> _PROMPT_:
Write out each record below exactly as it appears, with no pictures.

[Itemized modification records]
====

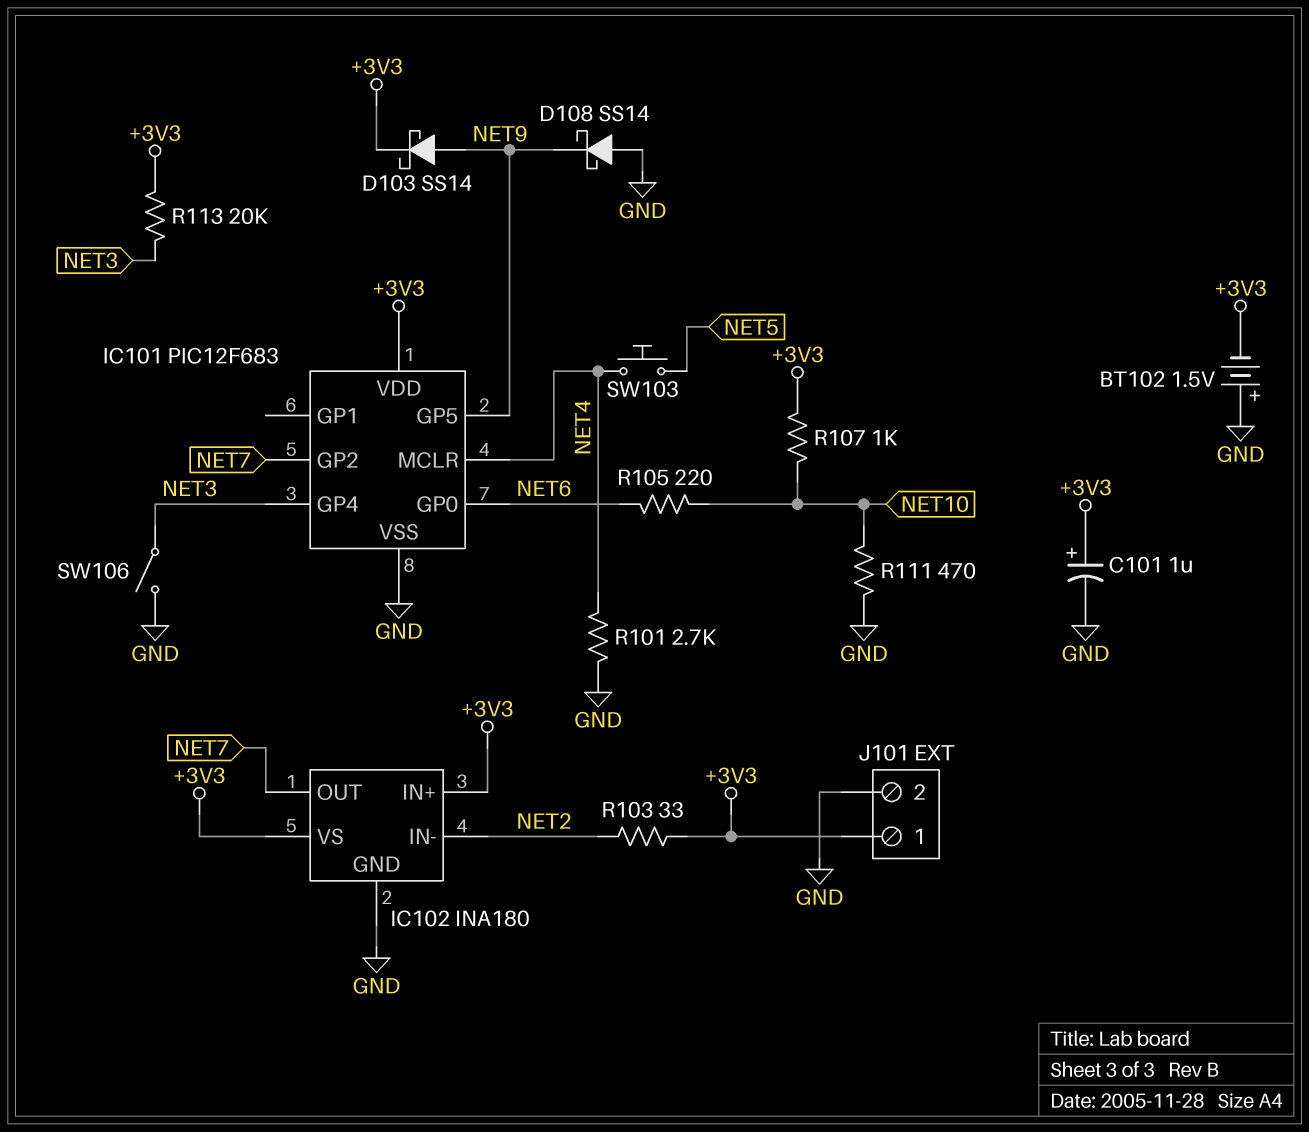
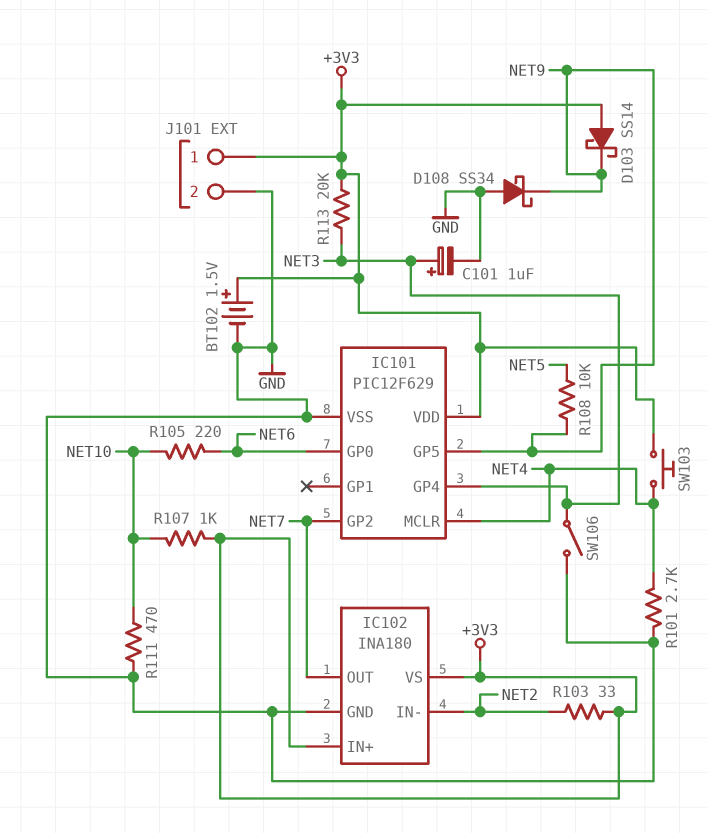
BT102: 1.5V (plus GND, minus +3V3) -> 1.5V (plus +3V3, minus GND)
C101: 1uF (plus +3V3, minus GND) -> 1uF (plus NET3, minus GND)
D103: schottky SS14 (A NET9, K +3V3) -> schottky SS14 (A +3V3, K NET9)
D108: schottky SS14 (A GND, K NET9) -> schottky SS34 (A GND, K NET9)
IC101: PIC12F683 -> PIC12F629
R108: none -> 10k (NET5, NET9)
SW103: button (NET4, NET5) -> button (+3V3, NET4)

====

> _TASK ANSWER_:
BT102: 1.5V (plus GND, minus +3V3) -> 1.5V (plus +3V3, minus GND)
C101: 1uF (plus +3V3, minus GND) -> 1uF (plus NET3, minus GND)
D103: schottky SS14 (A NET9, K +3V3) -> schottky SS14 (A +3V3, K NET9)
D108: schottky SS14 (A GND, K NET9) -> schottky SS34 (A GND, K NET9)
IC101: PIC12F683 -> PIC12F629
R108: none -> 10k (NET5, NET9)
SW103: button (NET4, NET5) -> button (+3V3, NET4)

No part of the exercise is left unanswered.